Setting pictures aside, output exactly the lines from the start of the records to the line with "black triangle: (73, 636) -> (70, 530), moved", that line included.

DATA TO EXAMINE below:

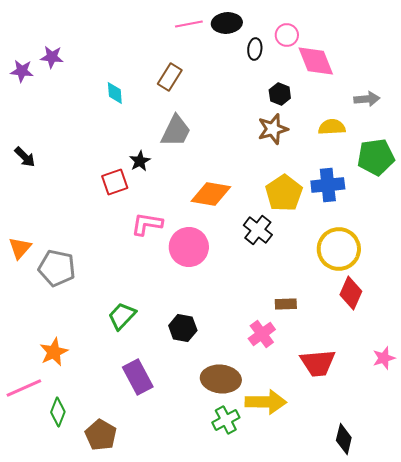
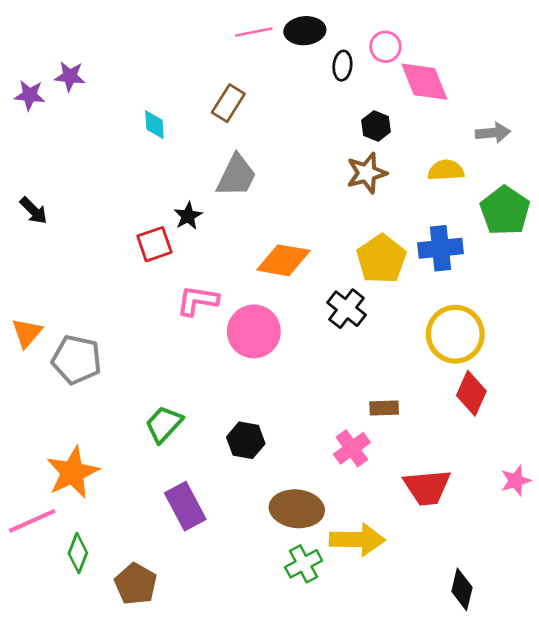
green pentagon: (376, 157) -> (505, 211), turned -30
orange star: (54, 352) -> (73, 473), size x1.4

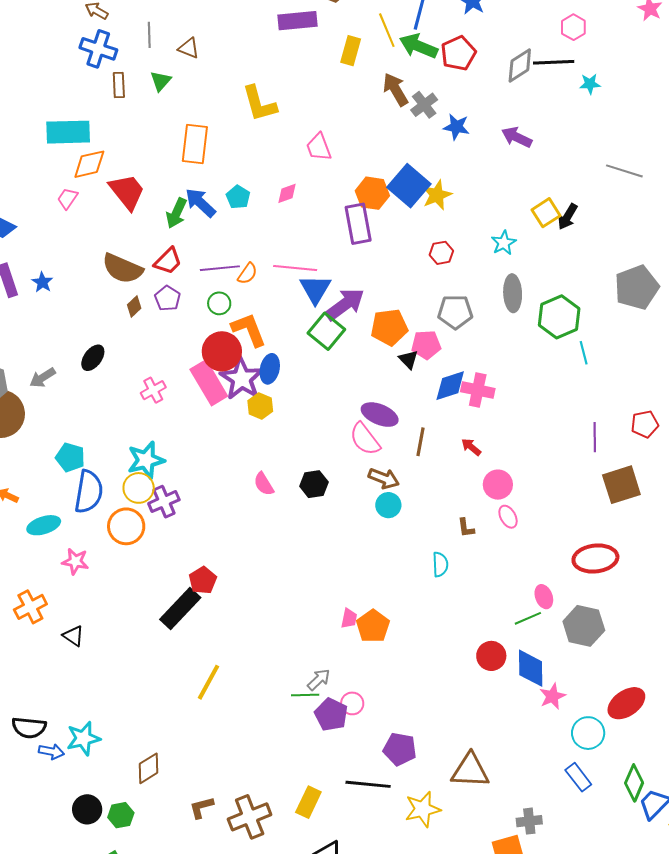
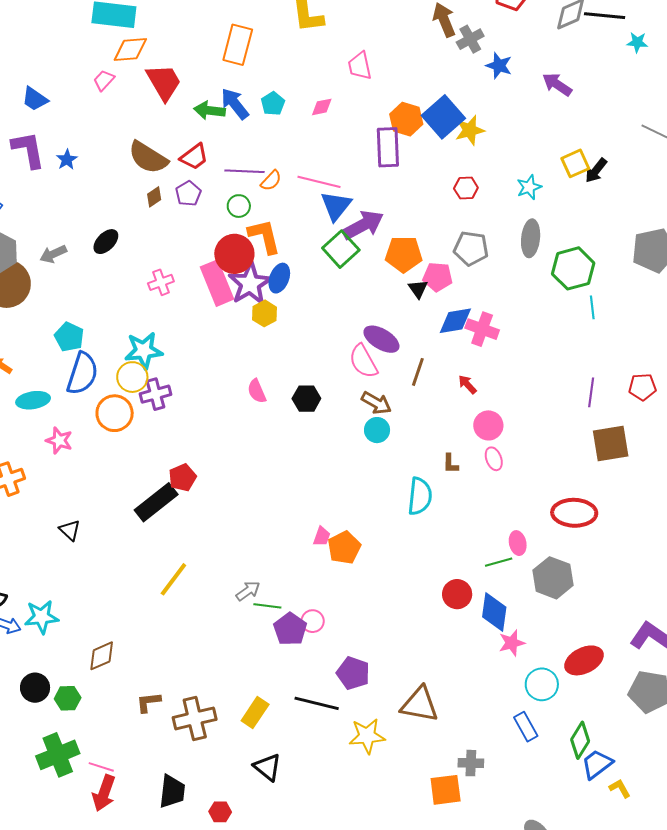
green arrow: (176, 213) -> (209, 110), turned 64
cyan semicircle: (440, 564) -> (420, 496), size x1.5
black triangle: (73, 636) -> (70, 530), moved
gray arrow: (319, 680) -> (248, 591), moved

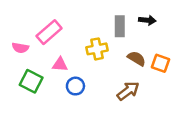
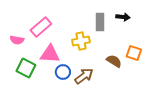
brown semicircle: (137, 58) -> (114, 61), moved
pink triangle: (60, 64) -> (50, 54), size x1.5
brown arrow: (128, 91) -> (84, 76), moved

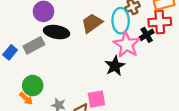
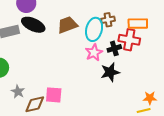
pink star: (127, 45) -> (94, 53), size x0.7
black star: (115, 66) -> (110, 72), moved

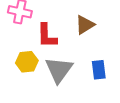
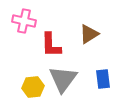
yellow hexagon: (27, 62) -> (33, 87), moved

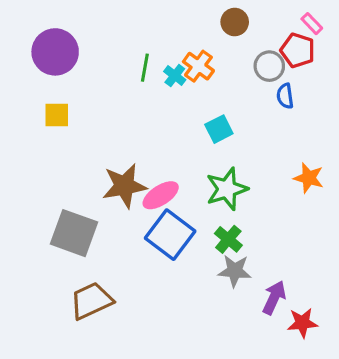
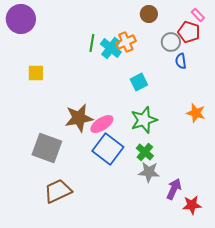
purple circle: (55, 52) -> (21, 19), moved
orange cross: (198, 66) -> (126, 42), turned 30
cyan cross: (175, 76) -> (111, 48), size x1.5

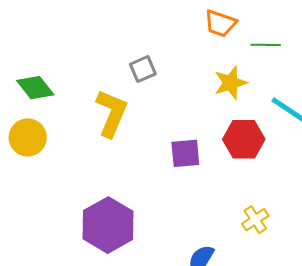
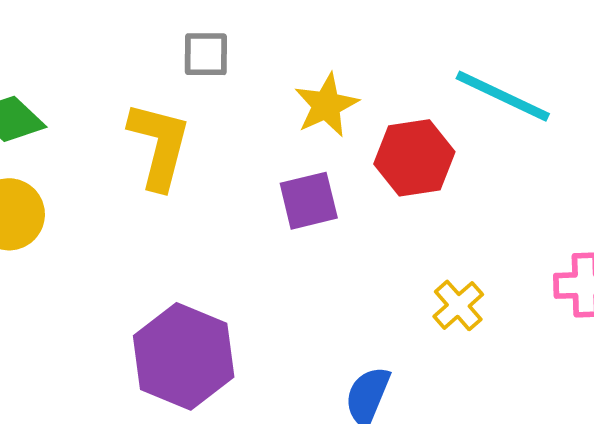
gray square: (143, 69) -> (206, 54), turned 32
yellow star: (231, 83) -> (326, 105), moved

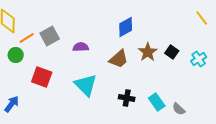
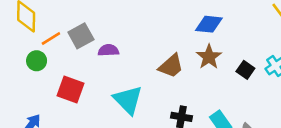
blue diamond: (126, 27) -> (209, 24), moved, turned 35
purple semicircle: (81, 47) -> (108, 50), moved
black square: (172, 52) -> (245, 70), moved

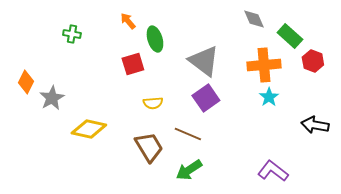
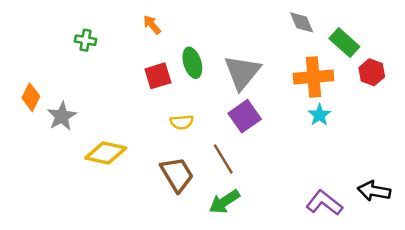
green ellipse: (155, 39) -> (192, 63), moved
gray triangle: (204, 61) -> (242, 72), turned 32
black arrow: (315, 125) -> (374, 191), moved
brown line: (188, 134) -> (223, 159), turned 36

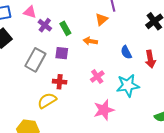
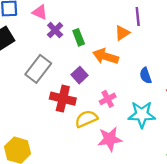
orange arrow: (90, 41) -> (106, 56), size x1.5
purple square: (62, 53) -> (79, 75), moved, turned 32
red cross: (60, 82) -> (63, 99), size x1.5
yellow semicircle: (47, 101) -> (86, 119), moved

End of DATA TO EXAMINE.

- EXERCISE SOLUTION -
green pentagon: (376, 157) -> (505, 211), turned -30
orange star: (54, 352) -> (73, 473), size x1.4

green arrow: (176, 213) -> (209, 110), turned 64
cyan semicircle: (440, 564) -> (420, 496), size x1.5
black triangle: (73, 636) -> (70, 530), moved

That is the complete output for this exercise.